> [REQUIRED ACTION]: In the material below, the required lines run from the one containing "- JET-BLACK HEADPHONES (279,124,365,196)" through the one containing "CONE SHAPE (553,187,593,240)". Copy those lines exactly, ends included, and nothing else.

> [GIVEN RECORDS]:
*****

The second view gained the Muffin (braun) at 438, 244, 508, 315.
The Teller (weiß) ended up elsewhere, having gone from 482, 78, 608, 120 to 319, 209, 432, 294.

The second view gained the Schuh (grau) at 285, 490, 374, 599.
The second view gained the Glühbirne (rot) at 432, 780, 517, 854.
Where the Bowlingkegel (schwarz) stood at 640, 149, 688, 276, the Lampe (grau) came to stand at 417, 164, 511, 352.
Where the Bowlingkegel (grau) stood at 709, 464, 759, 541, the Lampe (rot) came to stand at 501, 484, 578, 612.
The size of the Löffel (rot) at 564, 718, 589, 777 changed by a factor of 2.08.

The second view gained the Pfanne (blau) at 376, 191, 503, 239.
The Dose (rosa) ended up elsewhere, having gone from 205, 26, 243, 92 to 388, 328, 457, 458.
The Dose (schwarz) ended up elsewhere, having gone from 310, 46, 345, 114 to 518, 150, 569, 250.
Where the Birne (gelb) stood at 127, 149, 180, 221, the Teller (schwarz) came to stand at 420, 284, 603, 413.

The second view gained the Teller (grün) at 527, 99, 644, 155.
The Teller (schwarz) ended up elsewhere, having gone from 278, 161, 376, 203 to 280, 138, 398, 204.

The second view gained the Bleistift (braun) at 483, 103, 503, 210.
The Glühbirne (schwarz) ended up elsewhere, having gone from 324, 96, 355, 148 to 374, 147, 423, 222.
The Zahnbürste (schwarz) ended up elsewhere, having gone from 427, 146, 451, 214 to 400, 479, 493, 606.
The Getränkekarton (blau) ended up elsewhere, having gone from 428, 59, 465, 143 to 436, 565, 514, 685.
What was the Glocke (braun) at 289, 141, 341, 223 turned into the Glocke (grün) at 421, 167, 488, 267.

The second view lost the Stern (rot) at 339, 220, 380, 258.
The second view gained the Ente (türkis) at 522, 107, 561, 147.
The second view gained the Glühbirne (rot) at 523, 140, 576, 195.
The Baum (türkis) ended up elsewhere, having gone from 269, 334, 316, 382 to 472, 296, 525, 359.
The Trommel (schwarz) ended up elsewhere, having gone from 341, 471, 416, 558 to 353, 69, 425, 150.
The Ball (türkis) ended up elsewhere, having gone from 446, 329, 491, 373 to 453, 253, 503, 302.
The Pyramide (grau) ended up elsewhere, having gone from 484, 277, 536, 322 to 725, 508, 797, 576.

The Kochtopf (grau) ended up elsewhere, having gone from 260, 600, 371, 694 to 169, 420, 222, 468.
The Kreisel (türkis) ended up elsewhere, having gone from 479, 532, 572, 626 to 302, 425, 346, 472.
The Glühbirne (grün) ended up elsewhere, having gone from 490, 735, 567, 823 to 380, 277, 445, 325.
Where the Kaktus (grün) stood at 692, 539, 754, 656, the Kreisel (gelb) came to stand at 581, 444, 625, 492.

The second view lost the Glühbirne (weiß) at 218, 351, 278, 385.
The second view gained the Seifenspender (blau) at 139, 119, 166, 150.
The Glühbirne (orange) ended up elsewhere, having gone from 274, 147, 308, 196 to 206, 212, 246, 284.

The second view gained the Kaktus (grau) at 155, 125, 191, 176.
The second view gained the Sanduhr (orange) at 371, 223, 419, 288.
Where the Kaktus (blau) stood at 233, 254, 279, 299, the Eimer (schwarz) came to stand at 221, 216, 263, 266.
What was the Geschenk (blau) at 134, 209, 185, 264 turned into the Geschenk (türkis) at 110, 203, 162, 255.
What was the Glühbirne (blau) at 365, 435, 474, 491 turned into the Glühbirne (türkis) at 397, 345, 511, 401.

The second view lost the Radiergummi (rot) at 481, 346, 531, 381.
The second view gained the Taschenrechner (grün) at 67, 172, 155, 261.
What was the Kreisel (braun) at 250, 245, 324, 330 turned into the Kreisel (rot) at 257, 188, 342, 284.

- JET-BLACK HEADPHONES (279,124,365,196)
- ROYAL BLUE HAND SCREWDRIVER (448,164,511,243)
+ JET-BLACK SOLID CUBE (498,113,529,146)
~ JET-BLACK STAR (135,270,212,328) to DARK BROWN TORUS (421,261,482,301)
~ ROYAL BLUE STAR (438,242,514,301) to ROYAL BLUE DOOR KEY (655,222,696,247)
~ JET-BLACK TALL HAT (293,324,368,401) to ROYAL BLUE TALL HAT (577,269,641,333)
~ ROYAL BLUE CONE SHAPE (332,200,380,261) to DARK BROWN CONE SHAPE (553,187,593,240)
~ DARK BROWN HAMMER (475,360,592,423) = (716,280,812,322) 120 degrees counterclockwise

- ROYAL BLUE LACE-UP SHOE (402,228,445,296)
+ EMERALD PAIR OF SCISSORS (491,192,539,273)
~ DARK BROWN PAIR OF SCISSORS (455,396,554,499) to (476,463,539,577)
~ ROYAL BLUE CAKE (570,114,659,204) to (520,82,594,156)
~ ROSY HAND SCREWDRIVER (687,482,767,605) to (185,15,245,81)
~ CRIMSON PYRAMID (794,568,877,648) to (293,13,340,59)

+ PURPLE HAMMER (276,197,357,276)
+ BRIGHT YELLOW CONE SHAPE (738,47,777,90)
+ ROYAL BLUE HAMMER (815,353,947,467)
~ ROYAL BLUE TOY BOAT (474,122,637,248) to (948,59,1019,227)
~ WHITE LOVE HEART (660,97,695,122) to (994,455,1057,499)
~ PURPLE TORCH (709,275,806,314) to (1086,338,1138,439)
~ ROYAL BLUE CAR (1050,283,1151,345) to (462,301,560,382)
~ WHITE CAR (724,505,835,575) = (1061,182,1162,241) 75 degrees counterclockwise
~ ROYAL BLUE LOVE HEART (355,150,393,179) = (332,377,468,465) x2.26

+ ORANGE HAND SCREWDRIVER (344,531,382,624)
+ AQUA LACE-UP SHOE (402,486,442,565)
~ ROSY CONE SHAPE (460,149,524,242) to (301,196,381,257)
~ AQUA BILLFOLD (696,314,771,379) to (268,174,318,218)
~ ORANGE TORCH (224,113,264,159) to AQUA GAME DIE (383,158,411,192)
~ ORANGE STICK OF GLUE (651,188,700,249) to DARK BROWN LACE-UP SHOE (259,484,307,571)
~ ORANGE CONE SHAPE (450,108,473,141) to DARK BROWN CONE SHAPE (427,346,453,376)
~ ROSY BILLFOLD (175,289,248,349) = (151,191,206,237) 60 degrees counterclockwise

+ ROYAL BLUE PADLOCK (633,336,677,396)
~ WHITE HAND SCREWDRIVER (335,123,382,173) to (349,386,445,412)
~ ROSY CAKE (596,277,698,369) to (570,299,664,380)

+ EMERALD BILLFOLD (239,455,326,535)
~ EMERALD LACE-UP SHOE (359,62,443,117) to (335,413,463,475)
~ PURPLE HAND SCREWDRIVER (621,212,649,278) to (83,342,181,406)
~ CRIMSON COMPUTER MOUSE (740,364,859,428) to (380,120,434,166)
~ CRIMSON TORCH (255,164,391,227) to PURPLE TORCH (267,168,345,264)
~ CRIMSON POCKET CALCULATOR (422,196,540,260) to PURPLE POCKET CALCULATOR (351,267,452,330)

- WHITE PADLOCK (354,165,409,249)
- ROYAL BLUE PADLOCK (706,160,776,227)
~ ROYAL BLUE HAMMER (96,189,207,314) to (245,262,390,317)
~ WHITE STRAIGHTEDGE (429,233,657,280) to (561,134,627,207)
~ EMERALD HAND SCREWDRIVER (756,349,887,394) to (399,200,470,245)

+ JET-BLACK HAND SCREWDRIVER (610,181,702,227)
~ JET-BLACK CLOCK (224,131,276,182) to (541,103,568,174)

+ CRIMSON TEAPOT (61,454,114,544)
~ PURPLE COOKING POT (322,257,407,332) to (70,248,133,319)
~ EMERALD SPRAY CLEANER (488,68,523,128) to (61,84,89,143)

*****

> [RESULT]:
- JET-BLACK HEADPHONES (279,124,365,196)
- ROYAL BLUE HAND SCREWDRIVER (448,164,511,243)
+ JET-BLACK SOLID CUBE (498,113,529,146)
~ JET-BLACK STAR (135,270,212,328) to DARK BROWN TORUS (421,261,482,301)
~ ROYAL BLUE STAR (438,242,514,301) to ROYAL BLUE DOOR KEY (655,222,696,247)
~ JET-BLACK TALL HAT (293,324,368,401) to ROYAL BLUE TALL HAT (577,269,641,333)
~ ROYAL BLUE CONE SHAPE (332,200,380,261) to DARK BROWN CONE SHAPE (553,187,593,240)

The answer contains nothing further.